Description of the task: What lines of the material below include the string "pink"? Copy all of them.

┌────────

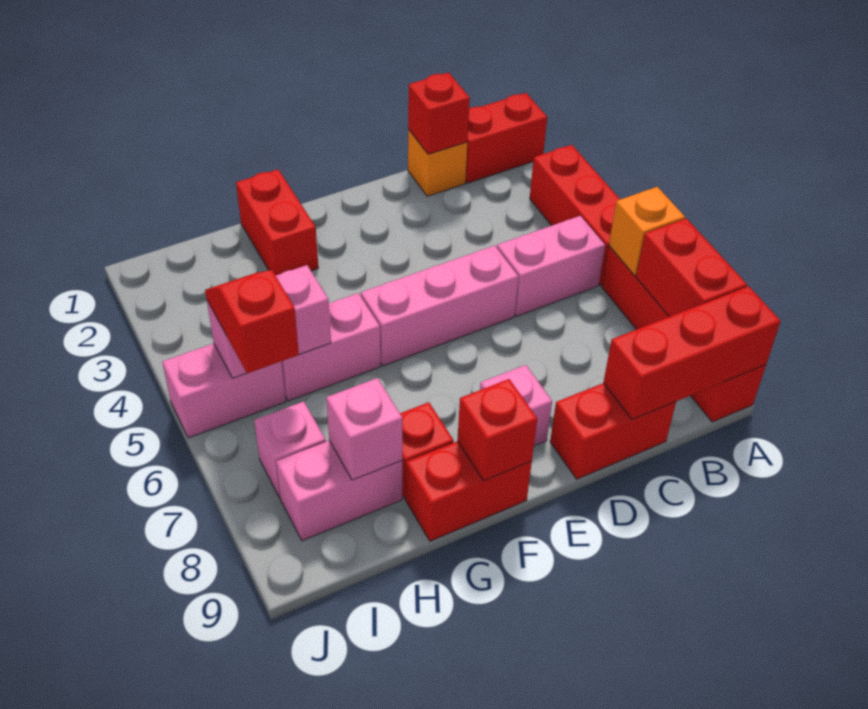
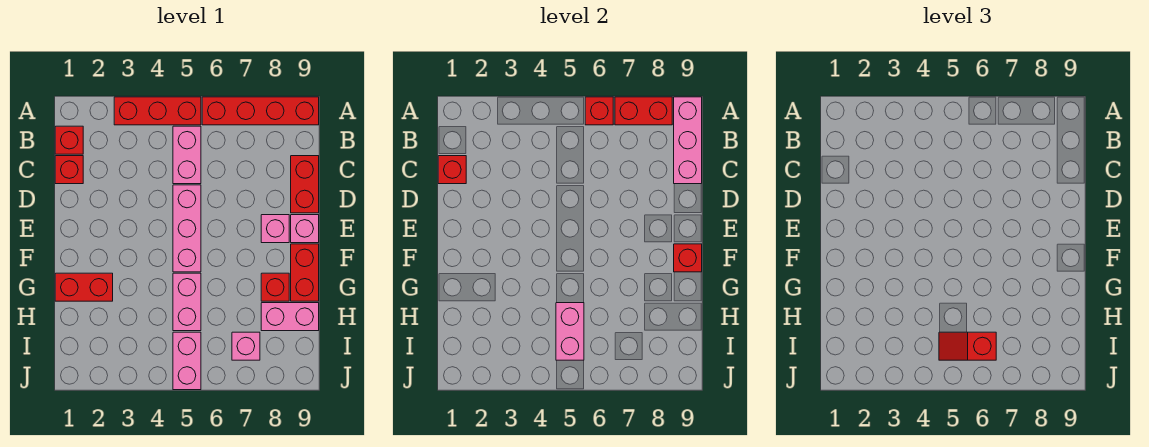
red 1x2 brick [465,93,547,183] -> red 1x1 brick [55,126,83,154]
orange 1x1 brick [609,187,685,276] -> red 1x1 brick [585,97,613,125]
red 1x3 brick [603,286,781,420] -> pink 1x3 brick [674,97,702,184]
orange 1x1 brick [408,129,467,196] -> red 1x1 brick [55,156,83,184]
pink 1x2 brick [276,441,402,541] -> pink 1x2 brick turned to [261,303,319,331]
pink 1x1 brick [326,378,402,480] -> pink 1x1 brick moved to [291,215,319,243]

└────────

Finished exercise:
red 1x3 brick [603,286,781,420] -> pink 1x3 brick [674,97,702,184]
pink 1x2 brick [276,441,402,541] -> pink 1x2 brick turned to [261,303,319,331]
pink 1x1 brick [326,378,402,480] -> pink 1x1 brick moved to [291,215,319,243]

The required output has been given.